DIRECTIONS FOR THIS TASK:
Every line in the records below between the one holding "DIGITS3: TM1637 -> TM1650" and the one holding "DIGITS1 pin DIO: 7 -> RX", inclusive, is to be set down exactly; all other lines are to be left out.

(Dataset excerpts)

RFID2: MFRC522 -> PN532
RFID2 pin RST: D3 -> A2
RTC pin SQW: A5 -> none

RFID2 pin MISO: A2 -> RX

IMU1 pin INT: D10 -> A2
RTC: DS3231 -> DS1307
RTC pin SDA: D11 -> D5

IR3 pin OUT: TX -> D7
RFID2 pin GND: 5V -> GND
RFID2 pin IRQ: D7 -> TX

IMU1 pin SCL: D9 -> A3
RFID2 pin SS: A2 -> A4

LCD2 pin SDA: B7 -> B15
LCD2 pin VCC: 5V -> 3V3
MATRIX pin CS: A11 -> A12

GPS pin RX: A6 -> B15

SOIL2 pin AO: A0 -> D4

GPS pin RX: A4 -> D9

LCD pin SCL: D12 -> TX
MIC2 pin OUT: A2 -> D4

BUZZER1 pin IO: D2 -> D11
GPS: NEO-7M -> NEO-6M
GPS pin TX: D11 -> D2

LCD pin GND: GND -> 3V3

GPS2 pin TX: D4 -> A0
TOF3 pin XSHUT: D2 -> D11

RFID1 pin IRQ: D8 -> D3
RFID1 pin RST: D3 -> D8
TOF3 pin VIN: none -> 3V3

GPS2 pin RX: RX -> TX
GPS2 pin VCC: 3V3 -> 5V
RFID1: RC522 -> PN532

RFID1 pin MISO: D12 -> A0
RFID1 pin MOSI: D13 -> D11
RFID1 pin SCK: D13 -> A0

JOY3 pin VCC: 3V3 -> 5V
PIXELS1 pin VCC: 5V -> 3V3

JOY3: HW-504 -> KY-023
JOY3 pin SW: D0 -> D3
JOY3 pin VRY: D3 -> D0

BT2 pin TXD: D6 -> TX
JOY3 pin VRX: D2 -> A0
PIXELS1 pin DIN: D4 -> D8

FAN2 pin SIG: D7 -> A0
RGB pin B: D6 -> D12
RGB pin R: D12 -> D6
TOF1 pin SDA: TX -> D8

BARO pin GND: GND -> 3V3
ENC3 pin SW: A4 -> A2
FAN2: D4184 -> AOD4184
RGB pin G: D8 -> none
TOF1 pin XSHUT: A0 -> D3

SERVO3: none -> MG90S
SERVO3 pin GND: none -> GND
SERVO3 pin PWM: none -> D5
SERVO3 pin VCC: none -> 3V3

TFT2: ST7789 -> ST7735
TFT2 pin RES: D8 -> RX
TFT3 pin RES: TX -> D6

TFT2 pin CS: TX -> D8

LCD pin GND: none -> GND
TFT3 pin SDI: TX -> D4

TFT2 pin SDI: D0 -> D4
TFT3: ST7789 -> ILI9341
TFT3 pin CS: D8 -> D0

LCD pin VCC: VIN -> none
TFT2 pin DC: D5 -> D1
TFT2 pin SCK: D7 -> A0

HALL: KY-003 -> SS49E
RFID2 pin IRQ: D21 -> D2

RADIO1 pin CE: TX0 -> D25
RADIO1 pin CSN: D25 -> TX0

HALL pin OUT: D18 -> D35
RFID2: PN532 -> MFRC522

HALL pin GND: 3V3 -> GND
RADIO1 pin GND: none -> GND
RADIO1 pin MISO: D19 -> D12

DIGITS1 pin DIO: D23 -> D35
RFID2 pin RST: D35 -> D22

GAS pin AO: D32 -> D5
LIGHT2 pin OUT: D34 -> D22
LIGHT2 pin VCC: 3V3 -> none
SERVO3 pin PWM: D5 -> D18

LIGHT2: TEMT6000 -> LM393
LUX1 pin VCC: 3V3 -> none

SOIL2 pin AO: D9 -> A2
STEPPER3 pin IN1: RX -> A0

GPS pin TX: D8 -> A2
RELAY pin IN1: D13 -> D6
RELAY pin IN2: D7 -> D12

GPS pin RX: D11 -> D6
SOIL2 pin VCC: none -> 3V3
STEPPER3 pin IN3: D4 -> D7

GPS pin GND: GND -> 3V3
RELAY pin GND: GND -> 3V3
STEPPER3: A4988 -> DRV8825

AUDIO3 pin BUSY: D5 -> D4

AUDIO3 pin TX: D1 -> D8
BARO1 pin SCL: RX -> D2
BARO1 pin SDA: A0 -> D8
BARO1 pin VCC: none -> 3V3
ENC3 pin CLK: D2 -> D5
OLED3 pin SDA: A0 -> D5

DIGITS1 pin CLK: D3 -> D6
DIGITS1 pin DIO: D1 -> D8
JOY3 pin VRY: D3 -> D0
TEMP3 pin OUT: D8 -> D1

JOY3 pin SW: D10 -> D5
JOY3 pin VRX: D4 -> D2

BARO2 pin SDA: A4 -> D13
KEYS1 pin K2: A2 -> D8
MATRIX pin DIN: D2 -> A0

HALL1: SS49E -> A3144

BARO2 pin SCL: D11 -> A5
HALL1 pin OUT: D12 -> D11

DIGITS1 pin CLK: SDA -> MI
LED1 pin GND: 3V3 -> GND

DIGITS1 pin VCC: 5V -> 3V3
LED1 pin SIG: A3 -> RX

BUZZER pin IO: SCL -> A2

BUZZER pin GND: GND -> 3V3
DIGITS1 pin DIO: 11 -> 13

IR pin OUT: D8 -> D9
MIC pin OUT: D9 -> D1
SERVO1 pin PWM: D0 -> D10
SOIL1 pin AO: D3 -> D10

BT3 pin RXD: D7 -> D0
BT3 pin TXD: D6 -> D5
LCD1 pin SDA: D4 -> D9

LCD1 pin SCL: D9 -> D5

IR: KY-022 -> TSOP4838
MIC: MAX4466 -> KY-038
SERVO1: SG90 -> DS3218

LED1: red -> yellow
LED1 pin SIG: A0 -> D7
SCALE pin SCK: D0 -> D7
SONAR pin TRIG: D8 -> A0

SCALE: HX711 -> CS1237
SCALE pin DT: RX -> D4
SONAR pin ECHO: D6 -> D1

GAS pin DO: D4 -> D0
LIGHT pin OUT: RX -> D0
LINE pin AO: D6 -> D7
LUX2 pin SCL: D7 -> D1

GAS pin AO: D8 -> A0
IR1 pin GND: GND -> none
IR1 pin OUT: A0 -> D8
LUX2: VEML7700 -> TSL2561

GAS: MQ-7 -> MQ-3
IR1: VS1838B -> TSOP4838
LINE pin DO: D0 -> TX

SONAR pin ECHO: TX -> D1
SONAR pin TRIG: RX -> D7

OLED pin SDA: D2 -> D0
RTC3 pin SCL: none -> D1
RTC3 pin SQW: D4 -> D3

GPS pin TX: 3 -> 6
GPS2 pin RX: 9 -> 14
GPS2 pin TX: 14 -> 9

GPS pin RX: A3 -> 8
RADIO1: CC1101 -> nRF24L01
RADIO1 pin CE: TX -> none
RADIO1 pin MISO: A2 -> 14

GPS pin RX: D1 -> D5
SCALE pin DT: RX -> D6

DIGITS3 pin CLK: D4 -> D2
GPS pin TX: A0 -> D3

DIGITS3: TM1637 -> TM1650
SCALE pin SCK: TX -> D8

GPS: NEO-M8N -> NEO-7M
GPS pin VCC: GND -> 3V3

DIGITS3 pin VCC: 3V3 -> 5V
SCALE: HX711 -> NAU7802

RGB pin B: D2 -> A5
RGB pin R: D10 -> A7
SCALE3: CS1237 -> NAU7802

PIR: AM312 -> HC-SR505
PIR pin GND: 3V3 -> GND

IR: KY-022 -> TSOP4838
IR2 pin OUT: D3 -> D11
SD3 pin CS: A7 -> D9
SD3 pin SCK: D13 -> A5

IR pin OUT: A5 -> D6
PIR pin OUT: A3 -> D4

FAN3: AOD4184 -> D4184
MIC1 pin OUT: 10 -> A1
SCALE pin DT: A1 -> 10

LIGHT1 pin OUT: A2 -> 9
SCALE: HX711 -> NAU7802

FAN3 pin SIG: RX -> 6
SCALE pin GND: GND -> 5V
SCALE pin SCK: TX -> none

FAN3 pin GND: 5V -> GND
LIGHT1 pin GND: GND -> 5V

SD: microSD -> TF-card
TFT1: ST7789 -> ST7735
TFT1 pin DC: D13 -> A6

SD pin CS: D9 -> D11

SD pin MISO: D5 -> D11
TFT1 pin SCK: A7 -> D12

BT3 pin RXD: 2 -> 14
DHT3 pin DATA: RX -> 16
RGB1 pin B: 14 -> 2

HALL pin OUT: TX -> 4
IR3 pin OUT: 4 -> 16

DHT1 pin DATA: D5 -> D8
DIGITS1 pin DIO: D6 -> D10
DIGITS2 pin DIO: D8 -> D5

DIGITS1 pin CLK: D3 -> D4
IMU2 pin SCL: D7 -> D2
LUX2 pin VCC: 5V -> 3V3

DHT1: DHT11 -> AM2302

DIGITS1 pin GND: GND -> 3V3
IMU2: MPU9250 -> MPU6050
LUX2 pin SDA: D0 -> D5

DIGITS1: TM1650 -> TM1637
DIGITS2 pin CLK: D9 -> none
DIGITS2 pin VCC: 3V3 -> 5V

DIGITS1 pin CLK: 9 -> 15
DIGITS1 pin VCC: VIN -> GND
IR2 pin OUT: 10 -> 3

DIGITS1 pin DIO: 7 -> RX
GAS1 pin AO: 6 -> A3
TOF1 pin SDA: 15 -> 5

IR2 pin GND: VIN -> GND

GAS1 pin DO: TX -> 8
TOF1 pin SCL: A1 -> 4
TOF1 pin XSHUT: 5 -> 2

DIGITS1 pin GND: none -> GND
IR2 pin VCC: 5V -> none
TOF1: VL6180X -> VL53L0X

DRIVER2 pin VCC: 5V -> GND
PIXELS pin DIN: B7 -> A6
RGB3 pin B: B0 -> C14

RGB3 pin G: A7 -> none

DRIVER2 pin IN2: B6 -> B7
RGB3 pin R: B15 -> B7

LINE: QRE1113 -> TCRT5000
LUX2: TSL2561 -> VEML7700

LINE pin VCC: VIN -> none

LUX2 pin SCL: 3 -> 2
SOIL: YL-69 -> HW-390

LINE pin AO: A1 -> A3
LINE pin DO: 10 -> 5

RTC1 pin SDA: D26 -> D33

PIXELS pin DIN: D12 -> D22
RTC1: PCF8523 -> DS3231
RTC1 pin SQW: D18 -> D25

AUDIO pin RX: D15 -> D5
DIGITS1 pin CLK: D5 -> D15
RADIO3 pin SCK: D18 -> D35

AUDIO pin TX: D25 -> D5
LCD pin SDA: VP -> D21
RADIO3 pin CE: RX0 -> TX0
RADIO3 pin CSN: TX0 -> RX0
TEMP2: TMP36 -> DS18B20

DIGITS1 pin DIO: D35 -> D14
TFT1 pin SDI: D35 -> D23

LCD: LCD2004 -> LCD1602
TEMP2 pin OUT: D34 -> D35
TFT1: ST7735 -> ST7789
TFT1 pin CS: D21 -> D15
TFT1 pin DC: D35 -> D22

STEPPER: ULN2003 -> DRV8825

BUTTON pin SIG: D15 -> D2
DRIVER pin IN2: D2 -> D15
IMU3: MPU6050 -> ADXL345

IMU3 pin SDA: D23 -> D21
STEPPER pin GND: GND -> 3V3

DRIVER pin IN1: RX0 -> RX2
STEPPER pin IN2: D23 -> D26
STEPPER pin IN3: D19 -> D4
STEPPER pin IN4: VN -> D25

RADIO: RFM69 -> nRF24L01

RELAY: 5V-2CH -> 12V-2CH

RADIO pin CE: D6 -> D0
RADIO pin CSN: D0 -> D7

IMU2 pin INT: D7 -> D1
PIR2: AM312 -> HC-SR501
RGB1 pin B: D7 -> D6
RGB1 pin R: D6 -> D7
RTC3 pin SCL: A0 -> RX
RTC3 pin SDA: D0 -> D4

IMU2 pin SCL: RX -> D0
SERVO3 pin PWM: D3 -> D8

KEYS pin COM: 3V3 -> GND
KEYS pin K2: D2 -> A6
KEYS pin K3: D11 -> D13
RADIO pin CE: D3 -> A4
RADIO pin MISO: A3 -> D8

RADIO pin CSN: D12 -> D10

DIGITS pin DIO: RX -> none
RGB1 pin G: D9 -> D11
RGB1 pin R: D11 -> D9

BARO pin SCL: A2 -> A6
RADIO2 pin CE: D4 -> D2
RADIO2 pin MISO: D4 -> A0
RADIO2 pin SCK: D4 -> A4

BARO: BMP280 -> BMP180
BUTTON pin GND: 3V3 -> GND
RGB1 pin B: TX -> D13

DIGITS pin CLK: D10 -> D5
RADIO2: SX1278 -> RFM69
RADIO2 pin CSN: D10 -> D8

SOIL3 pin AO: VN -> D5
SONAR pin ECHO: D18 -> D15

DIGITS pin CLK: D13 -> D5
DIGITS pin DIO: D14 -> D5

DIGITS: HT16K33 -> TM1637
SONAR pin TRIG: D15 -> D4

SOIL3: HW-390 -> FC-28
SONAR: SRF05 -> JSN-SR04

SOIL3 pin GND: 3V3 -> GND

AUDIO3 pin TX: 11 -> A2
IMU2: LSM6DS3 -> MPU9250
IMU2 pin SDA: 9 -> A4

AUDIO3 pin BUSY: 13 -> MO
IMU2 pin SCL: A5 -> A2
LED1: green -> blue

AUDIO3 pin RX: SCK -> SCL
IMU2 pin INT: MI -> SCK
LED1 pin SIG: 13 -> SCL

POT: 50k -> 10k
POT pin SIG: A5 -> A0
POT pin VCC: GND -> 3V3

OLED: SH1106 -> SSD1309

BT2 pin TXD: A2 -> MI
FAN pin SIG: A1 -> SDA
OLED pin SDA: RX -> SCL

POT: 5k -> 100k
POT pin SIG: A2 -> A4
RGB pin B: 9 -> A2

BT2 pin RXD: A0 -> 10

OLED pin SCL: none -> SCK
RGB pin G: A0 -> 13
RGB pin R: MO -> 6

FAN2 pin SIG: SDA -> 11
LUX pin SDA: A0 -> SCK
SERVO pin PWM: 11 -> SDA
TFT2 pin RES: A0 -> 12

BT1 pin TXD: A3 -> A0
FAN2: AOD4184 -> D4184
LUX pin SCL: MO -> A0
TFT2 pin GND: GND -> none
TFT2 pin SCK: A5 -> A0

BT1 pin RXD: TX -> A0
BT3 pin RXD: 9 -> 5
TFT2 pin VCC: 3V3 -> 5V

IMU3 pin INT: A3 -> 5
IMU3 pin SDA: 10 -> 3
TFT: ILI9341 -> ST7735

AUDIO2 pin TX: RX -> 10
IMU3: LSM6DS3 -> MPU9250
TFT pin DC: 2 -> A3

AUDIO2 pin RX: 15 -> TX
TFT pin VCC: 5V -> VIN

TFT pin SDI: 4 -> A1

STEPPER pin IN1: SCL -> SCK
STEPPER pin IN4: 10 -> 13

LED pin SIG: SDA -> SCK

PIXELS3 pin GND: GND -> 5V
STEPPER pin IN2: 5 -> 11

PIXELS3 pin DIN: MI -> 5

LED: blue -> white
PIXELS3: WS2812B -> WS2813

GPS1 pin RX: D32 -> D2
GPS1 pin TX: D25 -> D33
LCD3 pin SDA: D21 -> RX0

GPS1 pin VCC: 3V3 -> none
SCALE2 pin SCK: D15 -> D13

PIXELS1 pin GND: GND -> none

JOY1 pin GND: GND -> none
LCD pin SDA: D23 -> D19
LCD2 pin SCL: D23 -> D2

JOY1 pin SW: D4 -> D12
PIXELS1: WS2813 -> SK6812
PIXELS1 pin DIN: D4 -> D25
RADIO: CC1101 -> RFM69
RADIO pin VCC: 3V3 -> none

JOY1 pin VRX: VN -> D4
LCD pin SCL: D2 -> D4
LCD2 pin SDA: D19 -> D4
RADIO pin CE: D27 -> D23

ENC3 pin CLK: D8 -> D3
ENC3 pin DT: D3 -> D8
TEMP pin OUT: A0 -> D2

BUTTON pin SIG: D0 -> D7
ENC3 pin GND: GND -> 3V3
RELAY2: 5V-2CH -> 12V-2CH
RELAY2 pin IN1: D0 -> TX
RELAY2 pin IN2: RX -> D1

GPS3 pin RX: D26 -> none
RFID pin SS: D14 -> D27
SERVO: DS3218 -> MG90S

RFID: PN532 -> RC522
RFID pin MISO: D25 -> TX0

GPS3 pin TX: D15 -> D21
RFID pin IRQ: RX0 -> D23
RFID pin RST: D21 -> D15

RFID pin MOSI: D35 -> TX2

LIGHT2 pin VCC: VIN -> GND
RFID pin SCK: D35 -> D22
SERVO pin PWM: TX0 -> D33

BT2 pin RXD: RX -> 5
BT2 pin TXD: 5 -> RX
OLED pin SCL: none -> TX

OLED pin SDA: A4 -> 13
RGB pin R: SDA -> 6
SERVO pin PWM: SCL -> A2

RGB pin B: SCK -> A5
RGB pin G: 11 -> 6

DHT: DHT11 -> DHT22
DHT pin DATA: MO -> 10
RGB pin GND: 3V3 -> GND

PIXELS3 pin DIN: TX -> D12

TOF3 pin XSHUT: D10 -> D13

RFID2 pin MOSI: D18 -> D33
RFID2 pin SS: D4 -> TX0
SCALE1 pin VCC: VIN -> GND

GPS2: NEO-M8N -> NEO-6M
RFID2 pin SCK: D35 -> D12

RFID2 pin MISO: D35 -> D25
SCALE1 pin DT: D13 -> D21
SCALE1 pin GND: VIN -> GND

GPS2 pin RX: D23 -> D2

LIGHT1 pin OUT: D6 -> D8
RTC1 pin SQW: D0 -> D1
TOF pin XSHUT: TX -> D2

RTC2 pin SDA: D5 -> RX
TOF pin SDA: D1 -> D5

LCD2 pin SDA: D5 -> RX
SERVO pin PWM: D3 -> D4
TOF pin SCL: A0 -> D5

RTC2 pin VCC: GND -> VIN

TASK OUTPUT:
DIGITS3: TM1637 -> TM1650
SCALE pin SCK: TX -> D8

GPS: NEO-M8N -> NEO-7M
GPS pin VCC: GND -> 3V3

DIGITS3 pin VCC: 3V3 -> 5V
SCALE: HX711 -> NAU7802

RGB pin B: D2 -> A5
RGB pin R: D10 -> A7
SCALE3: CS1237 -> NAU7802

PIR: AM312 -> HC-SR505
PIR pin GND: 3V3 -> GND

IR: KY-022 -> TSOP4838
IR2 pin OUT: D3 -> D11
SD3 pin CS: A7 -> D9
SD3 pin SCK: D13 -> A5

IR pin OUT: A5 -> D6
PIR pin OUT: A3 -> D4

FAN3: AOD4184 -> D4184
MIC1 pin OUT: 10 -> A1
SCALE pin DT: A1 -> 10

LIGHT1 pin OUT: A2 -> 9
SCALE: HX711 -> NAU7802

FAN3 pin SIG: RX -> 6
SCALE pin GND: GND -> 5V
SCALE pin SCK: TX -> none

FAN3 pin GND: 5V -> GND
LIGHT1 pin GND: GND -> 5V

SD: microSD -> TF-card
TFT1: ST7789 -> ST7735
TFT1 pin DC: D13 -> A6

SD pin CS: D9 -> D11

SD pin MISO: D5 -> D11
TFT1 pin SCK: A7 -> D12

BT3 pin RXD: 2 -> 14
DHT3 pin DATA: RX -> 16
RGB1 pin B: 14 -> 2

HALL pin OUT: TX -> 4
IR3 pin OUT: 4 -> 16

DHT1 pin DATA: D5 -> D8
DIGITS1 pin DIO: D6 -> D10
DIGITS2 pin DIO: D8 -> D5

DIGITS1 pin CLK: D3 -> D4
IMU2 pin SCL: D7 -> D2
LUX2 pin VCC: 5V -> 3V3

DHT1: DHT11 -> AM2302

DIGITS1 pin GND: GND -> 3V3
IMU2: MPU9250 -> MPU6050
LUX2 pin SDA: D0 -> D5

DIGITS1: TM1650 -> TM1637
DIGITS2 pin CLK: D9 -> none
DIGITS2 pin VCC: 3V3 -> 5V

DIGITS1 pin CLK: 9 -> 15
DIGITS1 pin VCC: VIN -> GND
IR2 pin OUT: 10 -> 3

DIGITS1 pin DIO: 7 -> RX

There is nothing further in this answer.